Top of EXERCISE INPUT
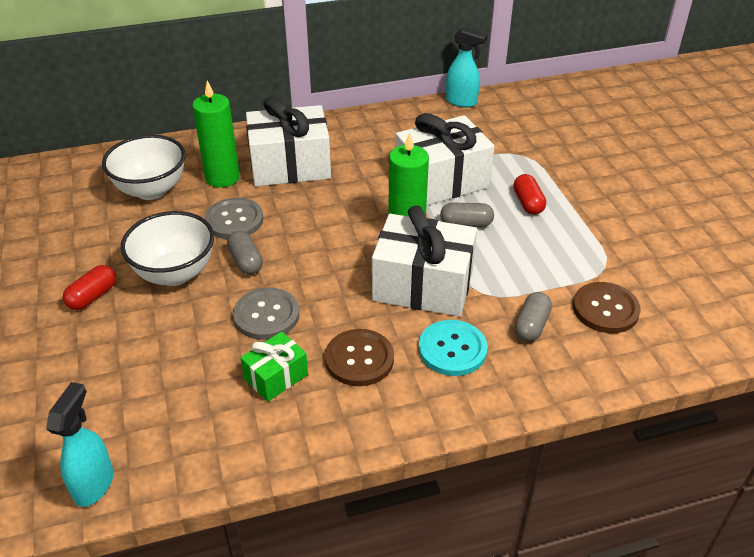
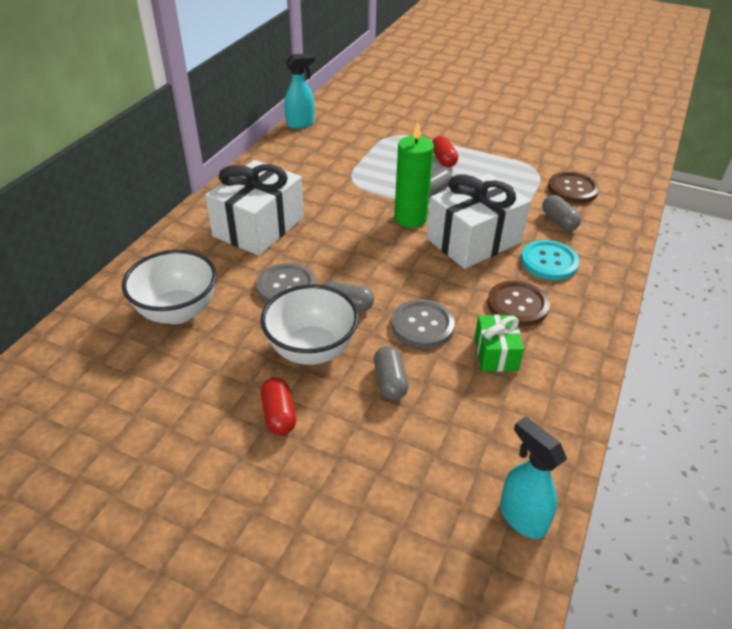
camera: 50 degrees left, 0 degrees up
green candle [192,81,240,188] -> none
white gift [395,113,495,206] -> none
red capsule [513,174,546,215] -> red capsule turned 45 degrees clockwise [432,136,458,167]
none -> grey capsule [374,346,409,400]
Bottom of EXERCISE INPUT
→ **WHAT YOU HAVE TO DO**:
Find the word "degrees" in the data and copy out each line where it turns up.

→ **REPLY**:
camera: 50 degrees left, 0 degrees up
red capsule [513,174,546,215] -> red capsule turned 45 degrees clockwise [432,136,458,167]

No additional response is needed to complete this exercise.